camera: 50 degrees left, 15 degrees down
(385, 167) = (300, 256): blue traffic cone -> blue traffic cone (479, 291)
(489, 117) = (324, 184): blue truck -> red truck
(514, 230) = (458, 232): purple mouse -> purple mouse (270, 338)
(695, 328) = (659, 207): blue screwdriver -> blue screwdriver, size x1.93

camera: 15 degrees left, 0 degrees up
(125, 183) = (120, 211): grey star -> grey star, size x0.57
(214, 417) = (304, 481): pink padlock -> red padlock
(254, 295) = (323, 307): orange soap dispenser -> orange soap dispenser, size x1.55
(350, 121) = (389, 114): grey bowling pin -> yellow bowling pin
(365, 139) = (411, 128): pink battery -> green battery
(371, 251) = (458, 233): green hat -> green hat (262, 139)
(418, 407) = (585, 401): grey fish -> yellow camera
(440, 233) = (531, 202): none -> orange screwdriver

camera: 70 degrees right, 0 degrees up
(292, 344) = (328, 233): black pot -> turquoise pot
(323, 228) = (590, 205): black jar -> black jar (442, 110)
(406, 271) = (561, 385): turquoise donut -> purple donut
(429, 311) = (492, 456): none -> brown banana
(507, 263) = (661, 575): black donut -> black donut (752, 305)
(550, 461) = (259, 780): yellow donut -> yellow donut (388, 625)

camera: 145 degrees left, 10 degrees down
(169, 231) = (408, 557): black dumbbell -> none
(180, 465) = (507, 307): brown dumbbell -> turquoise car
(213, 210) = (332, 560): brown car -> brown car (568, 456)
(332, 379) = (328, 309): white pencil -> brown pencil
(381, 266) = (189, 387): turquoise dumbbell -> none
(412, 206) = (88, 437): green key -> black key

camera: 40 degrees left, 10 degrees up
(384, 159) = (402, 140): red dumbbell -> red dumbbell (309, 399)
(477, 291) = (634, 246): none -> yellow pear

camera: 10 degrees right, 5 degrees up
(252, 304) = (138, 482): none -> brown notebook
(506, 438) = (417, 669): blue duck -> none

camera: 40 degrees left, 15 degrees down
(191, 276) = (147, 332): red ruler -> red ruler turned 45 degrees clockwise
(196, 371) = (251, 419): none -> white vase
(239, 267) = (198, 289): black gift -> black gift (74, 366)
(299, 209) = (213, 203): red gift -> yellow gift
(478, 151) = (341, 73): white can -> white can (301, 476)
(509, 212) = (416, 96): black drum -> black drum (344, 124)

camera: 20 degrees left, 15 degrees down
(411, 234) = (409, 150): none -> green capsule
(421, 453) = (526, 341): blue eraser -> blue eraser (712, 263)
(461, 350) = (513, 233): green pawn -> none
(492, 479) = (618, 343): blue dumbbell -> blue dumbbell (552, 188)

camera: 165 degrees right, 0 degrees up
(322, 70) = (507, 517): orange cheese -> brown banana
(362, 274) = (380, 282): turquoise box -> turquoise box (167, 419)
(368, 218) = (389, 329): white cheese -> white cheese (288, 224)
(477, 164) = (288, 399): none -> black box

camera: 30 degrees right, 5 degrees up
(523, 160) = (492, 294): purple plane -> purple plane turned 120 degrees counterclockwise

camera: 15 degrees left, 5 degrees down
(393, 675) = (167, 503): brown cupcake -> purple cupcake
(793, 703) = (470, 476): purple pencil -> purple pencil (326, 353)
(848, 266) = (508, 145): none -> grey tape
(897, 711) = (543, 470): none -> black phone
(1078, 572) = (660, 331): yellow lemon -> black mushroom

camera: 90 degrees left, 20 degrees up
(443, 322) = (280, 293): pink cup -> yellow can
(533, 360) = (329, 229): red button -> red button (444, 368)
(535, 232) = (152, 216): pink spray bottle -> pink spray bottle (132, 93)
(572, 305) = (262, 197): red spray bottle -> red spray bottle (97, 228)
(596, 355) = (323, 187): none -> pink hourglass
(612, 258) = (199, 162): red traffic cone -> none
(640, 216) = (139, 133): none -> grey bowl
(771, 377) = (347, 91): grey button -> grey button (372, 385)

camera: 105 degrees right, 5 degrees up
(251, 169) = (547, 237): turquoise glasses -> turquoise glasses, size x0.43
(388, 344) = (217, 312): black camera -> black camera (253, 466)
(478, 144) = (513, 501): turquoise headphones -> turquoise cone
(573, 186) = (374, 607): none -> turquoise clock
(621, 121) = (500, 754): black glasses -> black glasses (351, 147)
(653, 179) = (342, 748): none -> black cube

• TASK GOAL
Would you set down every record again, exactly as it appears above?

• FINAL ANSWER
camera: 50 degrees left, 15 degrees down
(385, 167) = (300, 256): blue traffic cone -> blue traffic cone (479, 291)
(489, 117) = (324, 184): blue truck -> red truck
(514, 230) = (458, 232): purple mouse -> purple mouse (270, 338)
(695, 328) = (659, 207): blue screwdriver -> blue screwdriver, size x1.93

camera: 15 degrees left, 0 degrees up
(125, 183) = (120, 211): grey star -> grey star, size x0.57
(214, 417) = (304, 481): pink padlock -> red padlock
(254, 295) = (323, 307): orange soap dispenser -> orange soap dispenser, size x1.55
(350, 121) = (389, 114): grey bowling pin -> yellow bowling pin
(365, 139) = (411, 128): pink battery -> green battery
(371, 251) = (458, 233): green hat -> green hat (262, 139)
(418, 407) = (585, 401): grey fish -> yellow camera
(440, 233) = (531, 202): none -> orange screwdriver

camera: 70 degrees right, 0 degrees up
(292, 344) = (328, 233): black pot -> turquoise pot
(323, 228) = (590, 205): black jar -> black jar (442, 110)
(406, 271) = (561, 385): turquoise donut -> purple donut
(429, 311) = (492, 456): none -> brown banana
(507, 263) = (661, 575): black donut -> black donut (752, 305)
(550, 461) = (259, 780): yellow donut -> yellow donut (388, 625)

camera: 145 degrees left, 10 degrees down
(169, 231) = (408, 557): black dumbbell -> none
(180, 465) = (507, 307): brown dumbbell -> turquoise car
(213, 210) = (332, 560): brown car -> brown car (568, 456)
(332, 379) = (328, 309): white pencil -> brown pencil
(381, 266) = (189, 387): turquoise dumbbell -> none
(412, 206) = (88, 437): green key -> black key

camera: 40 degrees left, 10 degrees up
(384, 159) = (402, 140): red dumbbell -> red dumbbell (309, 399)
(477, 291) = (634, 246): none -> yellow pear

camera: 10 degrees right, 5 degrees up
(252, 304) = (138, 482): none -> brown notebook
(506, 438) = (417, 669): blue duck -> none

camera: 40 degrees left, 15 degrees down
(191, 276) = (147, 332): red ruler -> red ruler turned 45 degrees clockwise
(196, 371) = (251, 419): none -> white vase
(239, 267) = (198, 289): black gift -> black gift (74, 366)
(299, 209) = (213, 203): red gift -> yellow gift
(478, 151) = (341, 73): white can -> white can (301, 476)
(509, 212) = (416, 96): black drum -> black drum (344, 124)

camera: 20 degrees left, 15 degrees down
(411, 234) = (409, 150): none -> green capsule
(421, 453) = (526, 341): blue eraser -> blue eraser (712, 263)
(461, 350) = (513, 233): green pawn -> none
(492, 479) = (618, 343): blue dumbbell -> blue dumbbell (552, 188)

camera: 165 degrees right, 0 degrees up
(322, 70) = (507, 517): orange cheese -> brown banana
(362, 274) = (380, 282): turquoise box -> turquoise box (167, 419)
(368, 218) = (389, 329): white cheese -> white cheese (288, 224)
(477, 164) = (288, 399): none -> black box

camera: 30 degrees right, 5 degrees up
(523, 160) = (492, 294): purple plane -> purple plane turned 120 degrees counterclockwise

camera: 15 degrees left, 5 degrees down
(393, 675) = (167, 503): brown cupcake -> purple cupcake
(793, 703) = (470, 476): purple pencil -> purple pencil (326, 353)
(848, 266) = (508, 145): none -> grey tape
(897, 711) = (543, 470): none -> black phone
(1078, 572) = (660, 331): yellow lemon -> black mushroom

camera: 90 degrees left, 20 degrees up
(443, 322) = (280, 293): pink cup -> yellow can
(533, 360) = (329, 229): red button -> red button (444, 368)
(535, 232) = (152, 216): pink spray bottle -> pink spray bottle (132, 93)
(572, 305) = (262, 197): red spray bottle -> red spray bottle (97, 228)
(596, 355) = (323, 187): none -> pink hourglass
(612, 258) = (199, 162): red traffic cone -> none
(640, 216) = (139, 133): none -> grey bowl
(771, 377) = (347, 91): grey button -> grey button (372, 385)

camera: 105 degrees right, 5 degrees up
(251, 169) = (547, 237): turquoise glasses -> turquoise glasses, size x0.43
(388, 344) = (217, 312): black camera -> black camera (253, 466)
(478, 144) = (513, 501): turquoise headphones -> turquoise cone
(573, 186) = (374, 607): none -> turquoise clock
(621, 121) = (500, 754): black glasses -> black glasses (351, 147)
(653, 179) = (342, 748): none -> black cube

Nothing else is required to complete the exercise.